WHAT TO DO -
Search the data below for the line containing "green cutting board: 1 -> 2", then please set down that line and all remaining ones exactly as written.

EXCERPTED DATA -
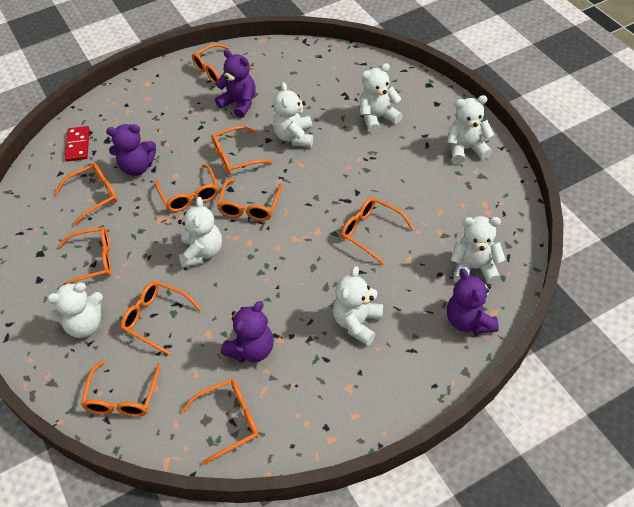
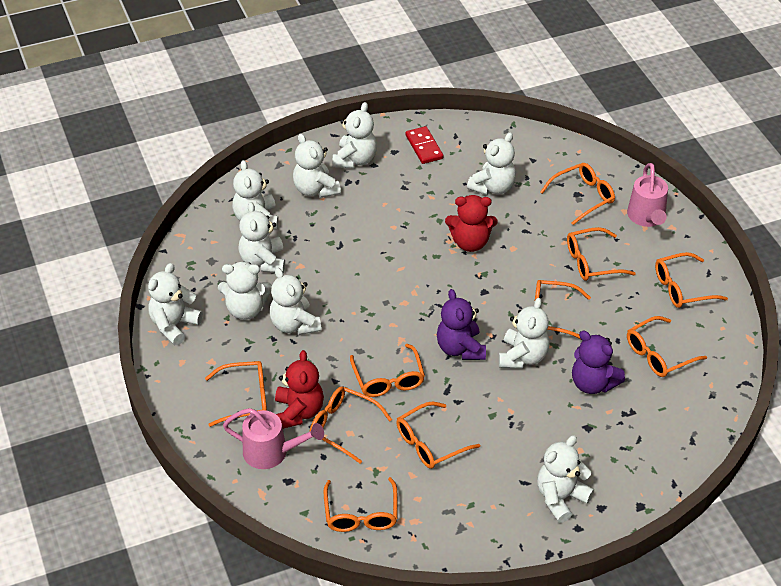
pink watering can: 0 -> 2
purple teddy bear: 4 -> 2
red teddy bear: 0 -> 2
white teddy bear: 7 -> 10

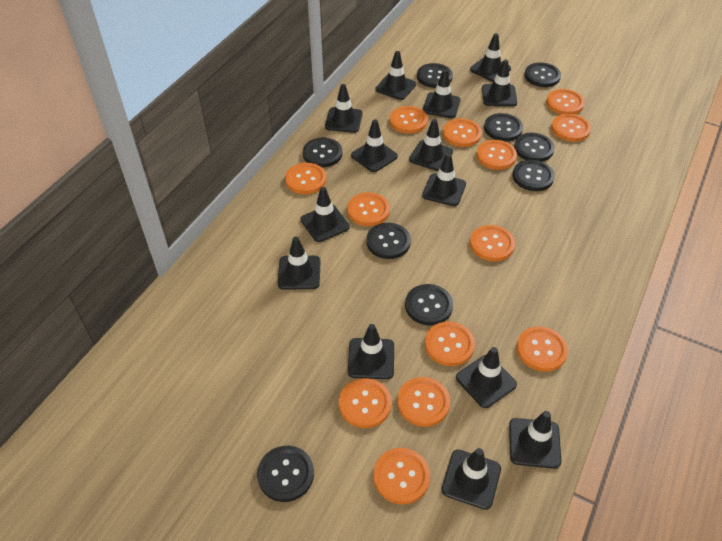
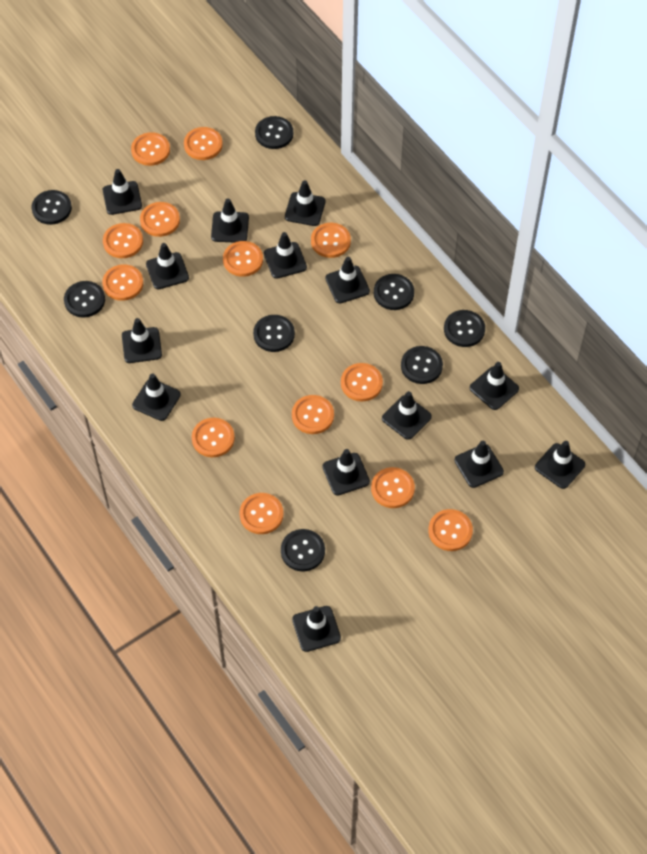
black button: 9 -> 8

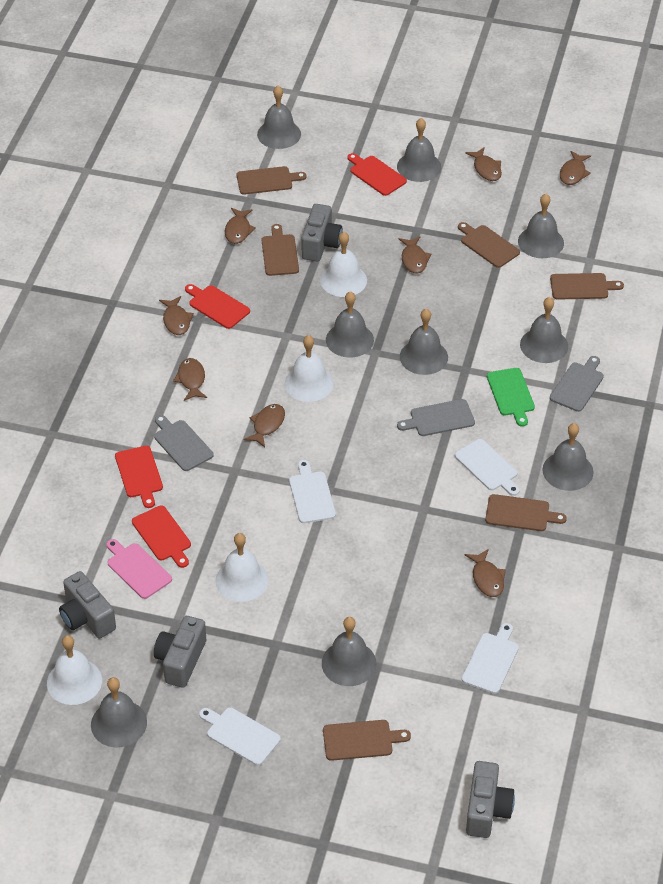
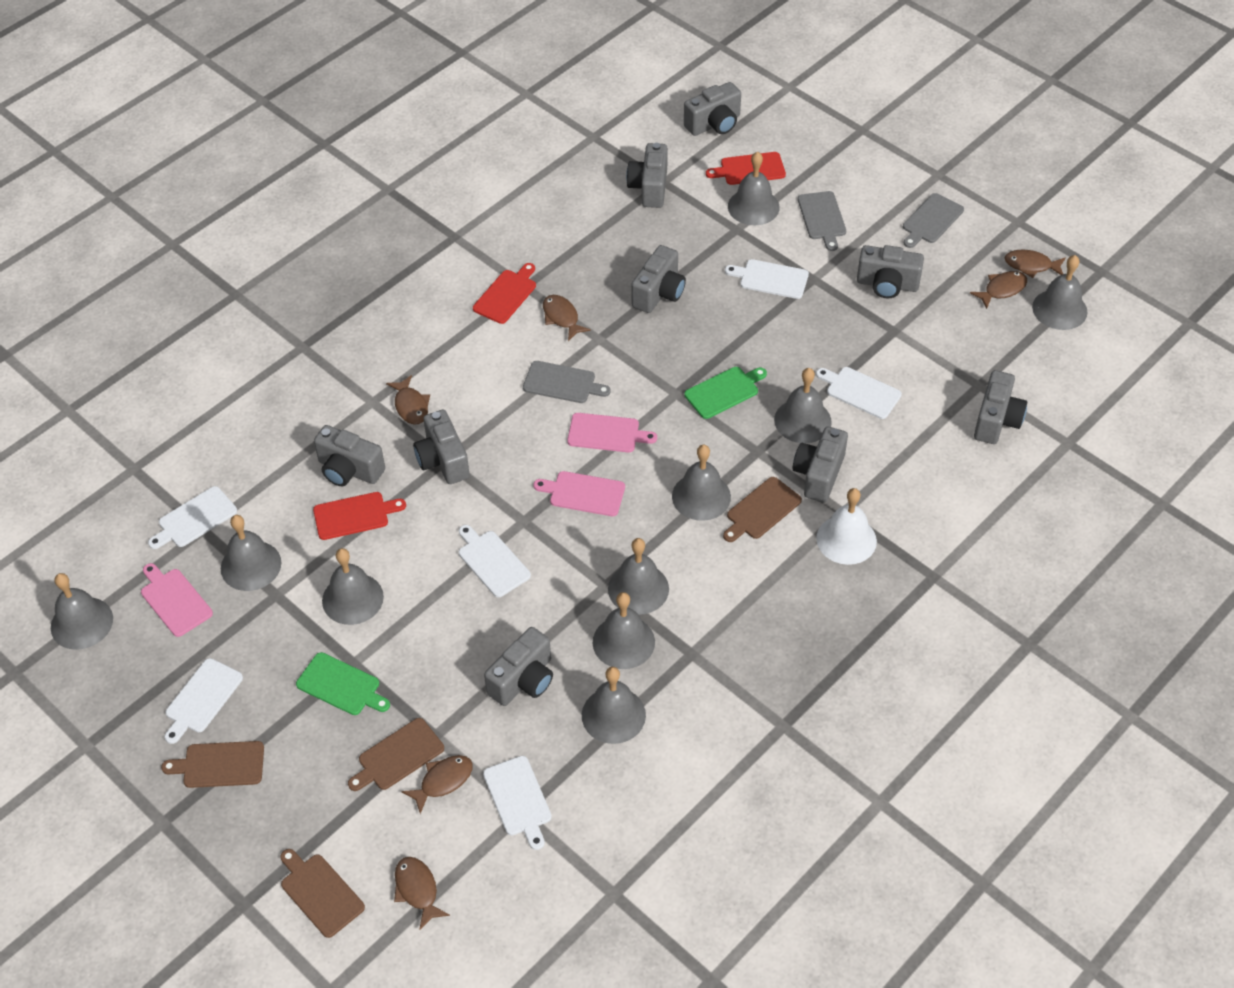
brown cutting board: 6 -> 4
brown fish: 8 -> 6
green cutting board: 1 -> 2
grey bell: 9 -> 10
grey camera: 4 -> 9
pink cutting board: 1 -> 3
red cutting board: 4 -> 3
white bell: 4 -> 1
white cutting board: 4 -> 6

THE ANSWER -
green cutting board: 1 -> 2
grey bell: 9 -> 10
grey camera: 4 -> 9
pink cutting board: 1 -> 3
red cutting board: 4 -> 3
white bell: 4 -> 1
white cutting board: 4 -> 6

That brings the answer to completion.